EXERCISE DESCRIPTION -
Line by line, check the data for the string "sprayer" and state how many lines have it, nothing more.

DATA SHOWN -
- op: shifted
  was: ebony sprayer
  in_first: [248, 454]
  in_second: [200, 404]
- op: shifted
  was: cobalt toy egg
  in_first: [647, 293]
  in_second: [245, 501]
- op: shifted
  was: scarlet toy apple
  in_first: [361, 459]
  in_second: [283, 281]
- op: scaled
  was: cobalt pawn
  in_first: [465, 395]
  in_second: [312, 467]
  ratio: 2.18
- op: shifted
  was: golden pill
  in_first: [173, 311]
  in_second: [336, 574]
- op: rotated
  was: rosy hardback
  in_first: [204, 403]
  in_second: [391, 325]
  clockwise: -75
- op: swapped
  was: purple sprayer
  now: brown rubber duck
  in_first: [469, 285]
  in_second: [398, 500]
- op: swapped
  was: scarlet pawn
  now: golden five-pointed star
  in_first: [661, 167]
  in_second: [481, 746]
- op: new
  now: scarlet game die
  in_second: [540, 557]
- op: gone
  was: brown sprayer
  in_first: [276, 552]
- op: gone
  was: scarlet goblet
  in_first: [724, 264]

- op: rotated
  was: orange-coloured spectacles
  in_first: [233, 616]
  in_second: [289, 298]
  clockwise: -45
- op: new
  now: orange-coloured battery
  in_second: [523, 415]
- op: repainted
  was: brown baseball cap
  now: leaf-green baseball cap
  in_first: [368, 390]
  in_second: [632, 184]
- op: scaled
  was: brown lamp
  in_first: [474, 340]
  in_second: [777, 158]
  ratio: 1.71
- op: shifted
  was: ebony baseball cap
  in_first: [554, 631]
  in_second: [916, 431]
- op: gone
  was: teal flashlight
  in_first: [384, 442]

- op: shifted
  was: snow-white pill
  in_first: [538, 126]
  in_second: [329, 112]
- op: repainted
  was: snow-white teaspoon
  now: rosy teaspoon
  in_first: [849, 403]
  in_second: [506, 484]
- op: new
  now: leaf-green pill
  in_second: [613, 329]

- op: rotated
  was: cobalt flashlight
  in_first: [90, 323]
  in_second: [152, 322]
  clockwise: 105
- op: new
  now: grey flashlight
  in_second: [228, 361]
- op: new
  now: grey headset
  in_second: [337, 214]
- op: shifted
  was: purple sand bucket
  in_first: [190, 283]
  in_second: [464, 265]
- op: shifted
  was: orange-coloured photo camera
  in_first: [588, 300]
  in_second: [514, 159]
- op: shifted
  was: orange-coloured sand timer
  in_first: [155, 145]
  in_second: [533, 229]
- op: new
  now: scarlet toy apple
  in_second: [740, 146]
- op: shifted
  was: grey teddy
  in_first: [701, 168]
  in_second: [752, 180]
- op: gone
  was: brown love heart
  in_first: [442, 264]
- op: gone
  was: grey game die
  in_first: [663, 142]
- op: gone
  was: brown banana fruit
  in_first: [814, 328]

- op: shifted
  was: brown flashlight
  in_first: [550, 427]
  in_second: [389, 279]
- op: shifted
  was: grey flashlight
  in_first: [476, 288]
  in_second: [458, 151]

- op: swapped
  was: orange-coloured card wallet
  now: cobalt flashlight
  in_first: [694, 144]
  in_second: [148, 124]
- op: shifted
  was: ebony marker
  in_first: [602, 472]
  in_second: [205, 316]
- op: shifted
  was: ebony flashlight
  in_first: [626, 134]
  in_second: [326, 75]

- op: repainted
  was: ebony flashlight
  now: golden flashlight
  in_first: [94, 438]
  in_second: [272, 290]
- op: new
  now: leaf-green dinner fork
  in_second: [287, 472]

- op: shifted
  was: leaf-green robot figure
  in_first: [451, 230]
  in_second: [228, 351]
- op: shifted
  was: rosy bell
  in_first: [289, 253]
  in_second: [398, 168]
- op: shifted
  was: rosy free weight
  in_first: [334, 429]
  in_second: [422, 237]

ANSWER -
3